───── INPUT DATA ─────
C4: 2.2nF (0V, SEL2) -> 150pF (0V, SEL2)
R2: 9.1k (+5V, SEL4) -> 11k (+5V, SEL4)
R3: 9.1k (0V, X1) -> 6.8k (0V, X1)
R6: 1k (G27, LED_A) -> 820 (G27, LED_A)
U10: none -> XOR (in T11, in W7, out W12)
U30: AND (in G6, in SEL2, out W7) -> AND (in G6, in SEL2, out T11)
─────
───── INPUT DATA ─────
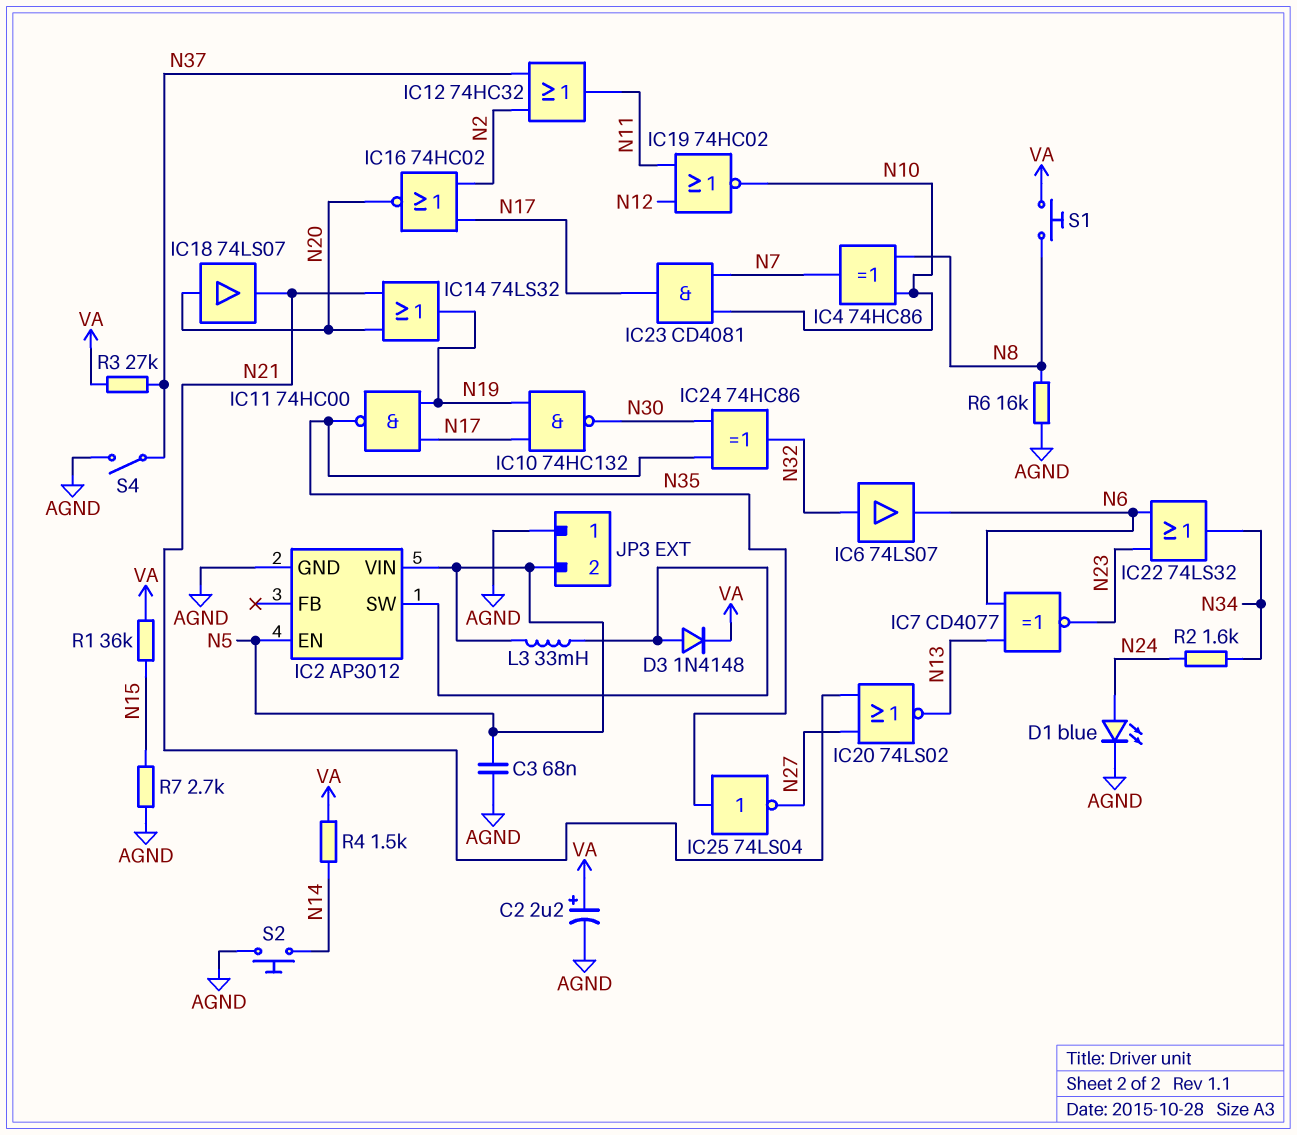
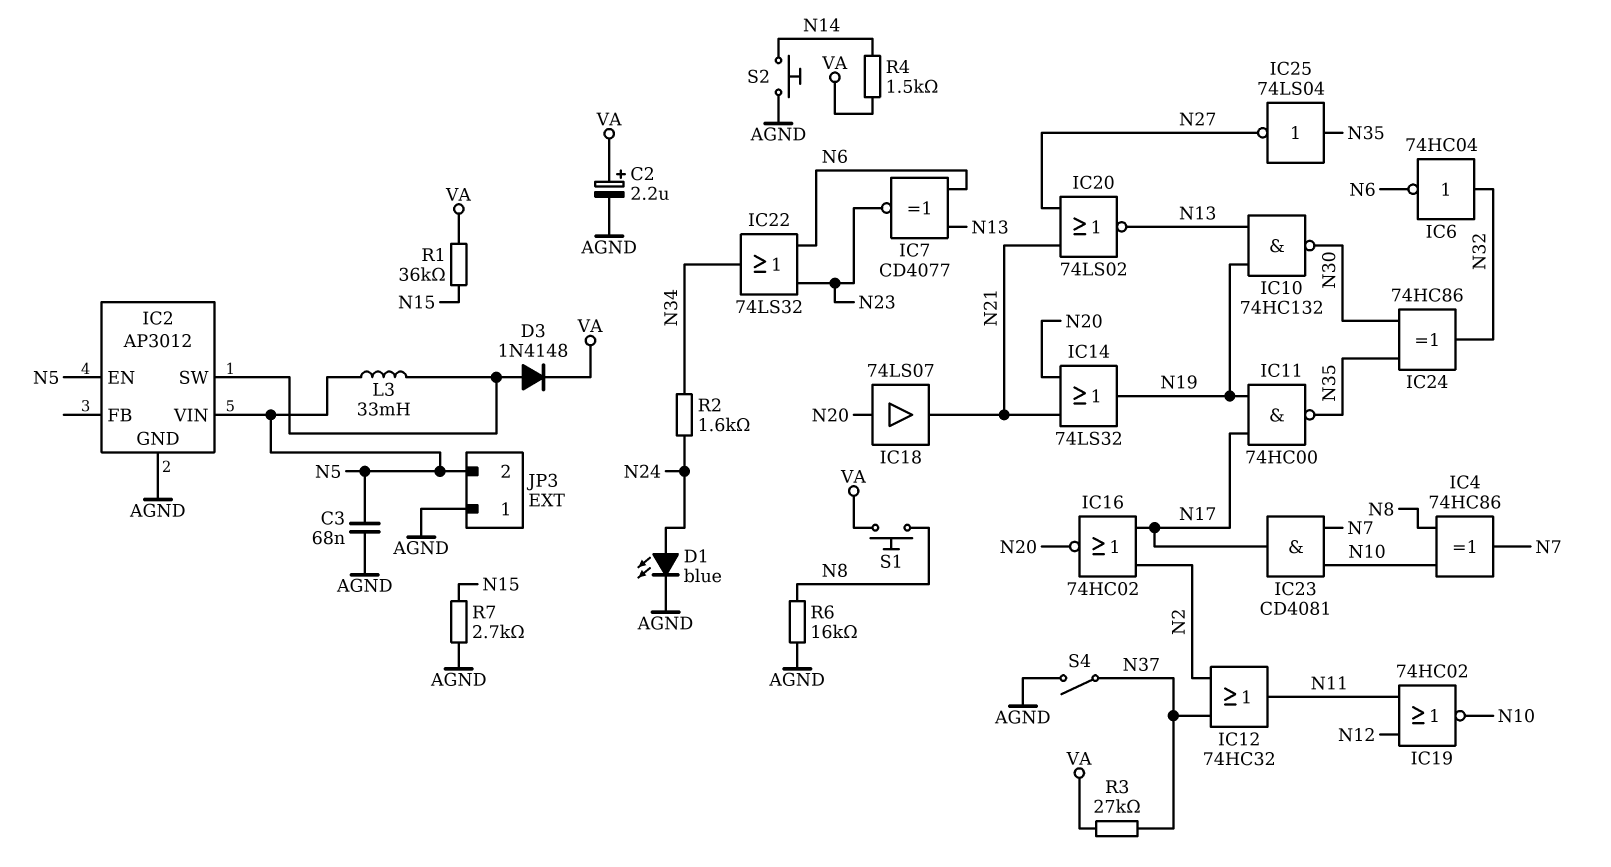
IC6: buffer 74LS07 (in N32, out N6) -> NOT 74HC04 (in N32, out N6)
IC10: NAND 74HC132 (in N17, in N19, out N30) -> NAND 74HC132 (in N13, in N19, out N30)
─────
───── INPUT DATA ─────
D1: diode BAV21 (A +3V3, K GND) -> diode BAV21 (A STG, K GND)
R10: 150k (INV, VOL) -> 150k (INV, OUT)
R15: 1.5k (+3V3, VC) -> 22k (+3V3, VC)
─────
▶ _WHAT TO DO_
Produce only the lines from the line containing "D1: diode BAV21" through the line containing "R15: 1.5k (+3V3, VC) -> 22k (+3V3, VC)", inclusive of both, exactly as they stand in the entries above.

▶ _EXERCISE ANSWER_
D1: diode BAV21 (A +3V3, K GND) -> diode BAV21 (A STG, K GND)
R10: 150k (INV, VOL) -> 150k (INV, OUT)
R15: 1.5k (+3V3, VC) -> 22k (+3V3, VC)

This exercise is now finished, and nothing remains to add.